# Task input start
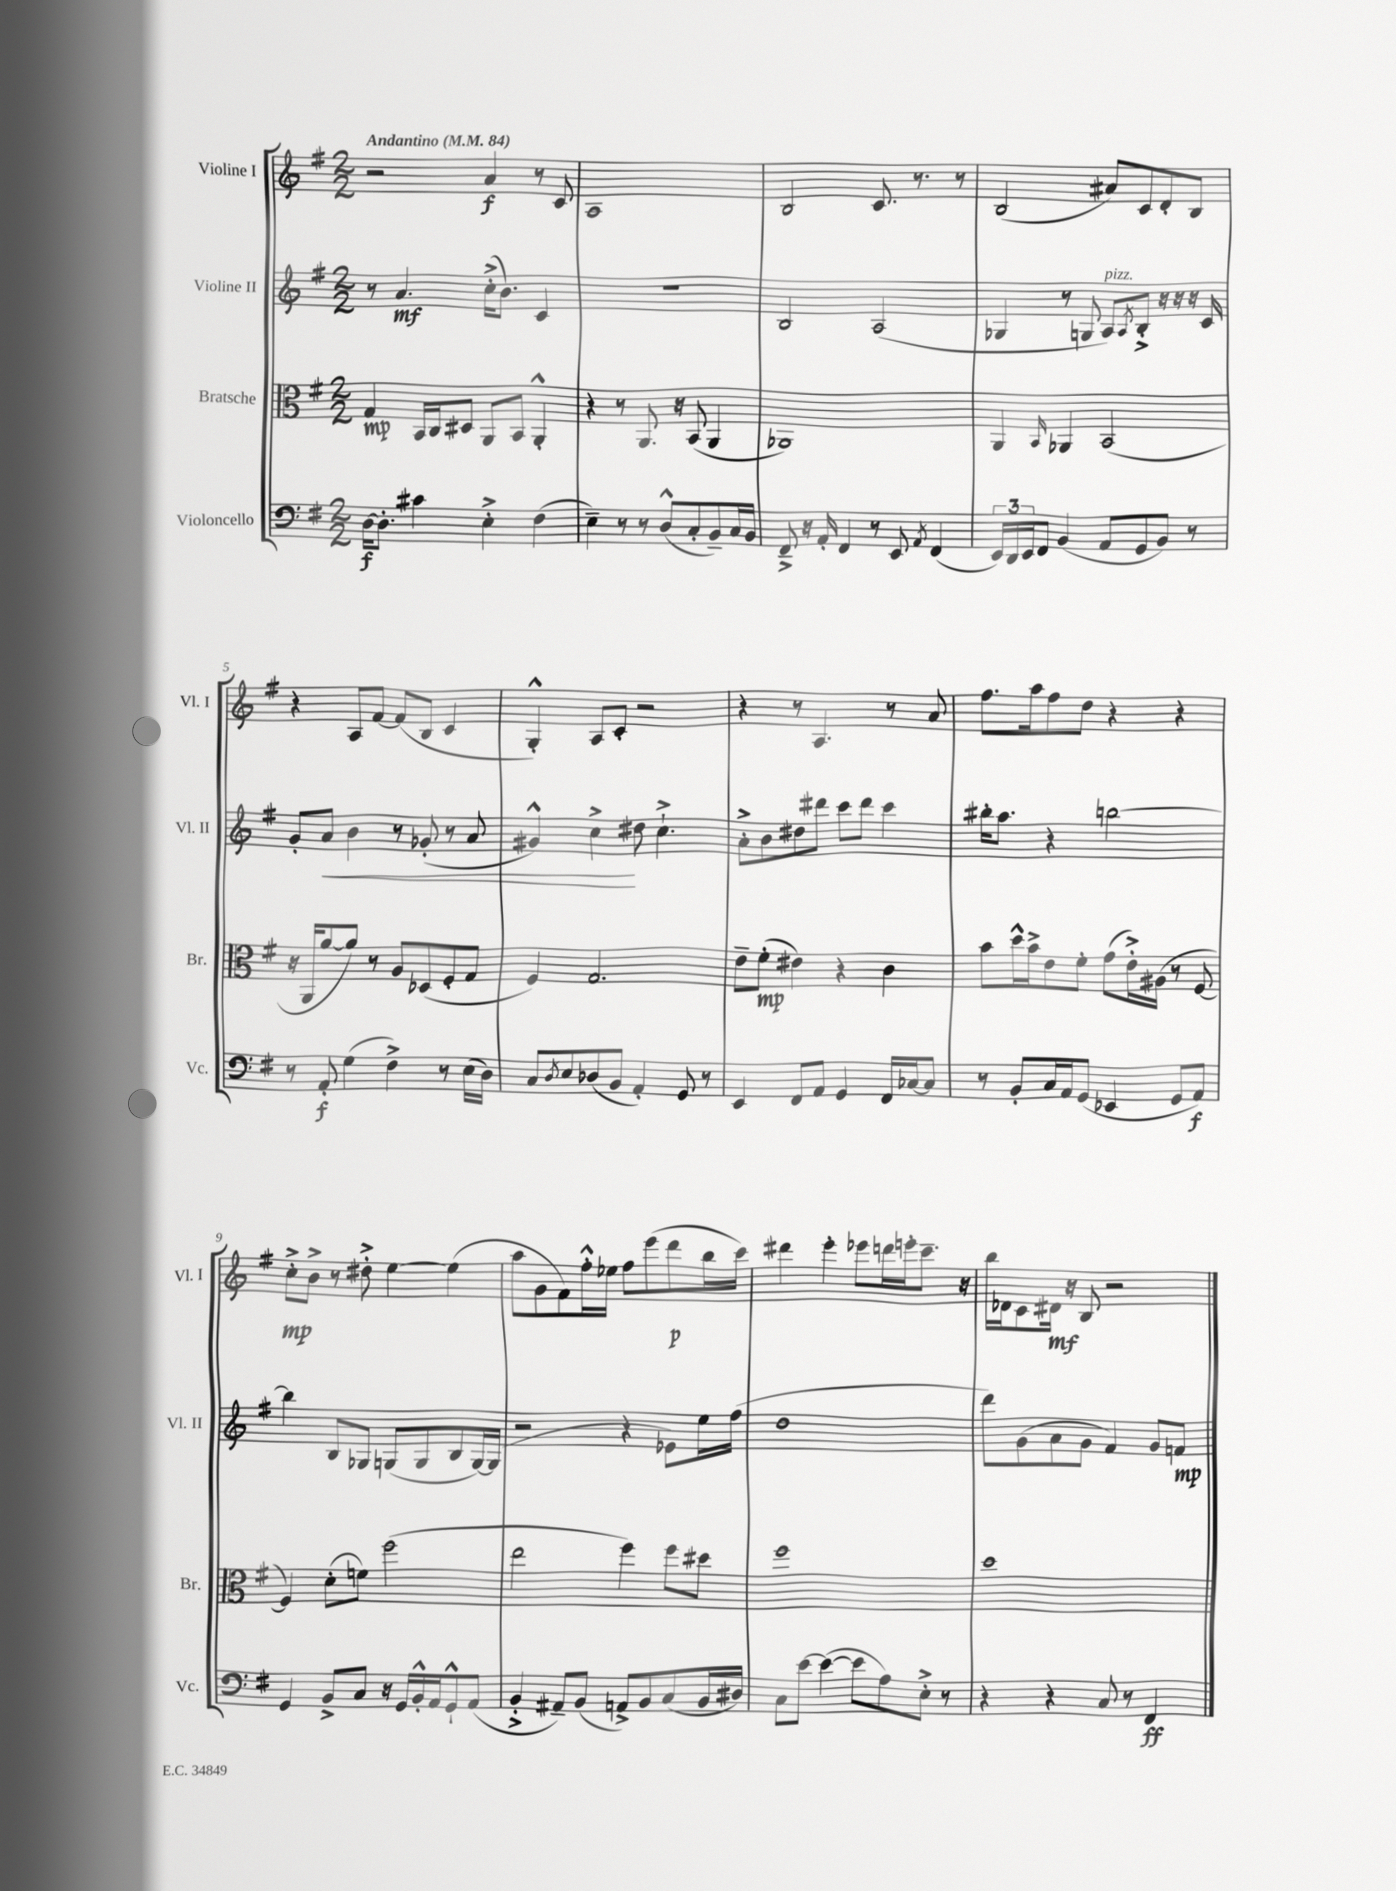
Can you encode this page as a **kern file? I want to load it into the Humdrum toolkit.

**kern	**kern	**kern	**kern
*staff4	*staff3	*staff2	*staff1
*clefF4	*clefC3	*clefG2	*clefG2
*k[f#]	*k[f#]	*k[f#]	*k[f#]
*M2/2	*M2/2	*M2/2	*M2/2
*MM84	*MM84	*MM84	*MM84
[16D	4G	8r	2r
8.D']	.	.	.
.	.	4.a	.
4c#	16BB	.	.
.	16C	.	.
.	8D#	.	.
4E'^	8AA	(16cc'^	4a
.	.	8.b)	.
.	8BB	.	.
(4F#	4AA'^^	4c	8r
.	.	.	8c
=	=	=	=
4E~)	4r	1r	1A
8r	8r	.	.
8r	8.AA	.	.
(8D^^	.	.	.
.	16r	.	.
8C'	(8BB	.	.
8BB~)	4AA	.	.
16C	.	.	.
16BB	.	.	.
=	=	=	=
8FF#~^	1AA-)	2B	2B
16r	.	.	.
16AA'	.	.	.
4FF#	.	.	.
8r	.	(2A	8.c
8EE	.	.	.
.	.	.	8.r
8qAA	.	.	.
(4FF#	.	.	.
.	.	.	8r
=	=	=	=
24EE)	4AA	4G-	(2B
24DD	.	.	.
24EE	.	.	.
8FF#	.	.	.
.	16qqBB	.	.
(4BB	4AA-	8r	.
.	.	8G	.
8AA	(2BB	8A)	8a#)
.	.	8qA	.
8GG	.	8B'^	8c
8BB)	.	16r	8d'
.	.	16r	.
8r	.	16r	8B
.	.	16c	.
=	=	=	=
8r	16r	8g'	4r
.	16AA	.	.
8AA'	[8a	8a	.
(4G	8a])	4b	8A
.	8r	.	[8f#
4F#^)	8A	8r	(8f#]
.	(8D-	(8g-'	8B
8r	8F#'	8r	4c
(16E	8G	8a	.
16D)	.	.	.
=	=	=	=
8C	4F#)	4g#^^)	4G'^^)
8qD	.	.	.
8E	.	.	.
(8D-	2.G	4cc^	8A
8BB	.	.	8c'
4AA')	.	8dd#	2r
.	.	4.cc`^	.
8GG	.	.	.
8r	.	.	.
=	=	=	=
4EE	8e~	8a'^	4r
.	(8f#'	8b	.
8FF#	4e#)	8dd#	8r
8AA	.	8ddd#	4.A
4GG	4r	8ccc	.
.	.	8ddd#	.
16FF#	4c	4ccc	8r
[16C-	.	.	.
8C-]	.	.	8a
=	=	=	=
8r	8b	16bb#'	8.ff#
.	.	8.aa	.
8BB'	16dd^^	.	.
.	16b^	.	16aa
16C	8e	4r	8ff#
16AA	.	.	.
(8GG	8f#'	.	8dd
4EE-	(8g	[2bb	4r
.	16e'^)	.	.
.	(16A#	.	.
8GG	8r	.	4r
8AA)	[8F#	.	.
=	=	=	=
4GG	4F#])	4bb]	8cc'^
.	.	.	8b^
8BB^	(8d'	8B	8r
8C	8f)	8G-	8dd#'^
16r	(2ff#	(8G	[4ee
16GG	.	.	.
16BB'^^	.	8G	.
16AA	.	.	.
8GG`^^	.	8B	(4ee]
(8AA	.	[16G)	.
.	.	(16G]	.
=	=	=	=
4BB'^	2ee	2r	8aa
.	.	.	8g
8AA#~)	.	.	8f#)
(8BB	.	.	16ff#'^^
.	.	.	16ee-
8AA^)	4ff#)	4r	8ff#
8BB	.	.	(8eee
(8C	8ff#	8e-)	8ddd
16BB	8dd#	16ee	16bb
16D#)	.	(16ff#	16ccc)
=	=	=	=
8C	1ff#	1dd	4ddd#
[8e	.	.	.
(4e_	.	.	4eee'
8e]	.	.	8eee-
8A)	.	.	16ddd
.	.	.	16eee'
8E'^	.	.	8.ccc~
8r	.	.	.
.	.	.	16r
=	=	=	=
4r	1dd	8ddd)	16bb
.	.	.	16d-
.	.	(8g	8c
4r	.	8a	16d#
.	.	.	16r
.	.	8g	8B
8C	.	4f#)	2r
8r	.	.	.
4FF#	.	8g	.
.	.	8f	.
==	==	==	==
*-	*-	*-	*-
# Task input end
# Task input start
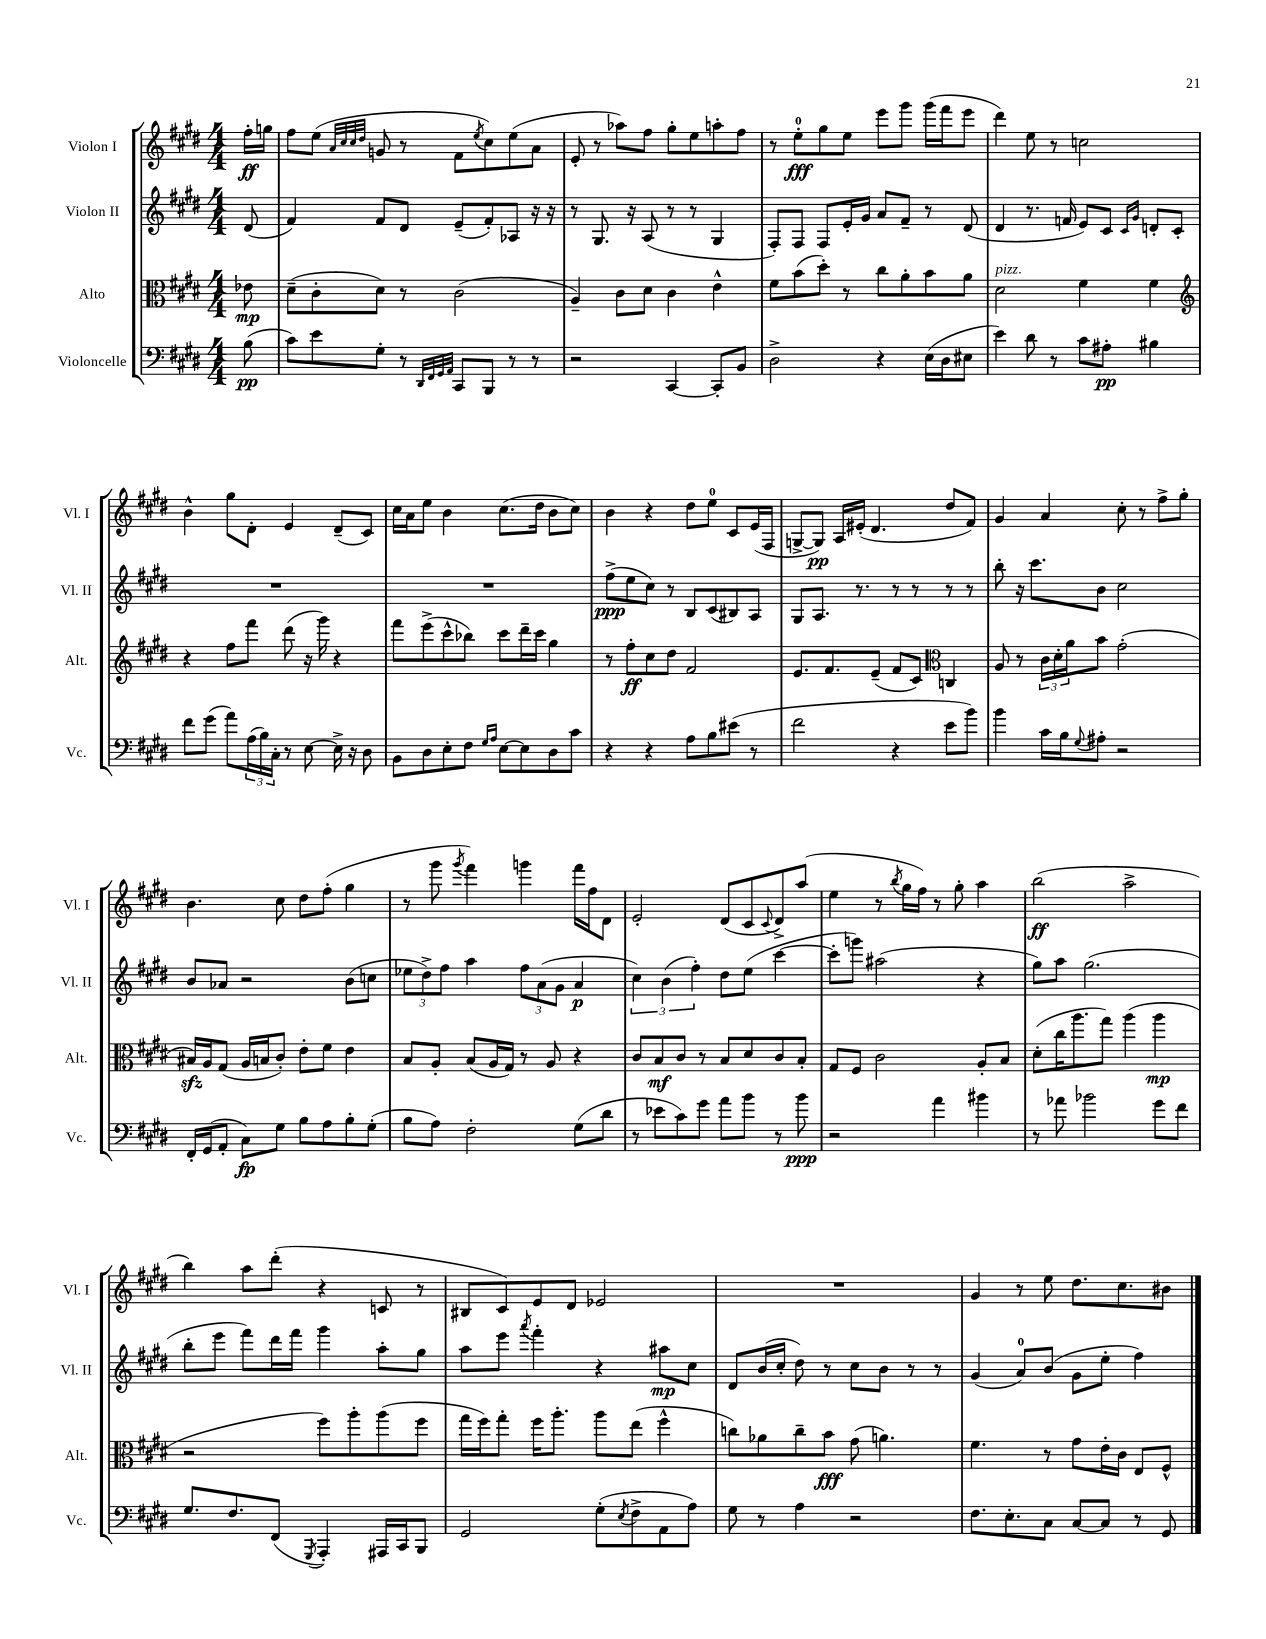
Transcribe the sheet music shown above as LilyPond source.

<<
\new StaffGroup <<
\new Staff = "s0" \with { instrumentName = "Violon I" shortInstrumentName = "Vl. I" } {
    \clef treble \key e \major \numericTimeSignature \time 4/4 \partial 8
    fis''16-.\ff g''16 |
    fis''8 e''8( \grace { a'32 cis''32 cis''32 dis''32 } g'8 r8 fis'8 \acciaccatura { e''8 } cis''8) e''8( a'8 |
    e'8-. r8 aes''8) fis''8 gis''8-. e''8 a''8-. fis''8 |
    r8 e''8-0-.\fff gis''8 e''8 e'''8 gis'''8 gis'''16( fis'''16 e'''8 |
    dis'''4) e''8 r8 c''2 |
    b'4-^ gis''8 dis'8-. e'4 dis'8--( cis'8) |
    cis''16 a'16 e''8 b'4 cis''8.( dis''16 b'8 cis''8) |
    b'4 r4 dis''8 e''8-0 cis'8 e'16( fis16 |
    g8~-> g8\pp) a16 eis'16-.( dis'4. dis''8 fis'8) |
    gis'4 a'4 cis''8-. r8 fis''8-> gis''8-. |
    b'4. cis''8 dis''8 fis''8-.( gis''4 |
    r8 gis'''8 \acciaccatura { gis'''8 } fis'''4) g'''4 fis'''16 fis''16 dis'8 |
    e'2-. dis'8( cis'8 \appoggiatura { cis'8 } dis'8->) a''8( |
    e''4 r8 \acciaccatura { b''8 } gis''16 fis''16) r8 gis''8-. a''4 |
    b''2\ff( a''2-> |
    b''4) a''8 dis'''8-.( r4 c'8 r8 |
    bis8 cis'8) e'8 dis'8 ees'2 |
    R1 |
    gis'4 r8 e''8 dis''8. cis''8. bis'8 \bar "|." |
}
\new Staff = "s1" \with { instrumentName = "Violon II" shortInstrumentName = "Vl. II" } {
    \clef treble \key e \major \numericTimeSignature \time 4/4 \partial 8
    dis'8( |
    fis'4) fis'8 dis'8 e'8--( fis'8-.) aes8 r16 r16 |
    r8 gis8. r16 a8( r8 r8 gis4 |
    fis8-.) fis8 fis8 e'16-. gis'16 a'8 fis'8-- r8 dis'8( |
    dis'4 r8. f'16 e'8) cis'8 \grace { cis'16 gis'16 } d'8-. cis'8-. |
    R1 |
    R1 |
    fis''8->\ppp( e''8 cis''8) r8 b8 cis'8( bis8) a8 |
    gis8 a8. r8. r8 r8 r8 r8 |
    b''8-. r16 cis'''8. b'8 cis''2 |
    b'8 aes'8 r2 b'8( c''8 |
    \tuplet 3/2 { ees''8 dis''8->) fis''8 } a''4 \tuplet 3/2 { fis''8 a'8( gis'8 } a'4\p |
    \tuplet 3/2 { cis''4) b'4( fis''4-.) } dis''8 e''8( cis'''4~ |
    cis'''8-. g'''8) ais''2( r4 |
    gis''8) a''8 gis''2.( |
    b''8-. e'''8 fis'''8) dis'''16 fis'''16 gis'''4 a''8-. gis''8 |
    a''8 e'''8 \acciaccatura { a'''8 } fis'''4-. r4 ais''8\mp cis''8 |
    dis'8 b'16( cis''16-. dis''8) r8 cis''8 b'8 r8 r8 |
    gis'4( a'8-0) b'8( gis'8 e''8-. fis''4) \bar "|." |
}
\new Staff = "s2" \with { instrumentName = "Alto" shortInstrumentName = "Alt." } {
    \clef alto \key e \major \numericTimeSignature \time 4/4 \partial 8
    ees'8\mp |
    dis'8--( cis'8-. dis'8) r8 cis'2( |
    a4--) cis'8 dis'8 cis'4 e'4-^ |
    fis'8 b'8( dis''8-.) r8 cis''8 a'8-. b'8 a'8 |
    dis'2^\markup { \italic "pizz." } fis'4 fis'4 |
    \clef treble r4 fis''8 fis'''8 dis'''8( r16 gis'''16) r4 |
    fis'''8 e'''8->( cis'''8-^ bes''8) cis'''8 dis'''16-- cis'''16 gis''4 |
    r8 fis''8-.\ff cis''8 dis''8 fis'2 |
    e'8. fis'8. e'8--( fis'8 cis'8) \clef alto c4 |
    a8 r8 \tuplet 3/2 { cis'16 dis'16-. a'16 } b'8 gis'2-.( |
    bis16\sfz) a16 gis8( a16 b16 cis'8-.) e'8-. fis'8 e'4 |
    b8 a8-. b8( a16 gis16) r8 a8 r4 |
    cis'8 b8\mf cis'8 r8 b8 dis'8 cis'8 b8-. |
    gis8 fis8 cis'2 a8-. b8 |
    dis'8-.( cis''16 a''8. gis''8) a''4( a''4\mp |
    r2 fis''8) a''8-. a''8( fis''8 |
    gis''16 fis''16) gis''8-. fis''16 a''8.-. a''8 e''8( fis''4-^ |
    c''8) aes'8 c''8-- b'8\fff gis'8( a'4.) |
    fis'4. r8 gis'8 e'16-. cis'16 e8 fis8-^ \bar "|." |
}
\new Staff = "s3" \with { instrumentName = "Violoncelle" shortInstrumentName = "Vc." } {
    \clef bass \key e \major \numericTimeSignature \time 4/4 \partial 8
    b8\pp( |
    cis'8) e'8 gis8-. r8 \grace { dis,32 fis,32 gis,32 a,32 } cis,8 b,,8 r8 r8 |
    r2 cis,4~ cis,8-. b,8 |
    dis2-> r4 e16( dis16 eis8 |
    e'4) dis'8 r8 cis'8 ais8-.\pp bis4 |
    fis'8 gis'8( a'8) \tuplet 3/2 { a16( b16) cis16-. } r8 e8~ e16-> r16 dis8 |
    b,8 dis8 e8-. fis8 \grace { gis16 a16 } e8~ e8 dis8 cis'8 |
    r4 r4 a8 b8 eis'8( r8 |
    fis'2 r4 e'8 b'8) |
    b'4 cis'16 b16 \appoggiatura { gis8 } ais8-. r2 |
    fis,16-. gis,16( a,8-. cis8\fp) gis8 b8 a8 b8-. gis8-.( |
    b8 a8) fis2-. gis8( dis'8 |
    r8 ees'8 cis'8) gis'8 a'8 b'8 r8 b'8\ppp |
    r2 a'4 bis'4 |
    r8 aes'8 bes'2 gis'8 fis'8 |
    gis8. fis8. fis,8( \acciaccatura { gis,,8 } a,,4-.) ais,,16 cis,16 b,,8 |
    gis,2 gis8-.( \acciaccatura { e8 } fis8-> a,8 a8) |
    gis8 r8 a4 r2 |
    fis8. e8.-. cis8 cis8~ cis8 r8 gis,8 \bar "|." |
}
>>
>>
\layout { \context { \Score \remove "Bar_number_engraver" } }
# Task input end
> Task requirements:
Collect every line in the rows above that contains the string "appoggiatura", and copy each one out in full.

> Exercise answer:
    e'2-. dis'8( cis'8 \appoggiatura { cis'8 } dis'8->) a''8( |
    b'4 cis'16 b16 \appoggiatura { gis8 } ais8-. r2 |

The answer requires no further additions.